------ Supplied data ------
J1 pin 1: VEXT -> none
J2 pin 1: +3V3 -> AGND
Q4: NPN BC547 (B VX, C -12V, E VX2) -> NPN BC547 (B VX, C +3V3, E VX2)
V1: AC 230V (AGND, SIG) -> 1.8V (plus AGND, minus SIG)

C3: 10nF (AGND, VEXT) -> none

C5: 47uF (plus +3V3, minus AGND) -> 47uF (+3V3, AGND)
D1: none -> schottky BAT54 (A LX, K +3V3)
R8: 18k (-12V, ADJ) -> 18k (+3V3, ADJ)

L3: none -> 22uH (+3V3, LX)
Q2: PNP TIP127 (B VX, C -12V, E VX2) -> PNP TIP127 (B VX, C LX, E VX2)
------
With the line containing "Q4: NPN BC547" as the start, transcribe each line through the end of the listing above, exactly and only.

Q4: NPN BC547 (B VX, C -12V, E VX2) -> NPN BC547 (B VX, C +3V3, E VX2)
V1: AC 230V (AGND, SIG) -> 1.8V (plus AGND, minus SIG)

C3: 10nF (AGND, VEXT) -> none

C5: 47uF (plus +3V3, minus AGND) -> 47uF (+3V3, AGND)
D1: none -> schottky BAT54 (A LX, K +3V3)
R8: 18k (-12V, ADJ) -> 18k (+3V3, ADJ)

L3: none -> 22uH (+3V3, LX)
Q2: PNP TIP127 (B VX, C -12V, E VX2) -> PNP TIP127 (B VX, C LX, E VX2)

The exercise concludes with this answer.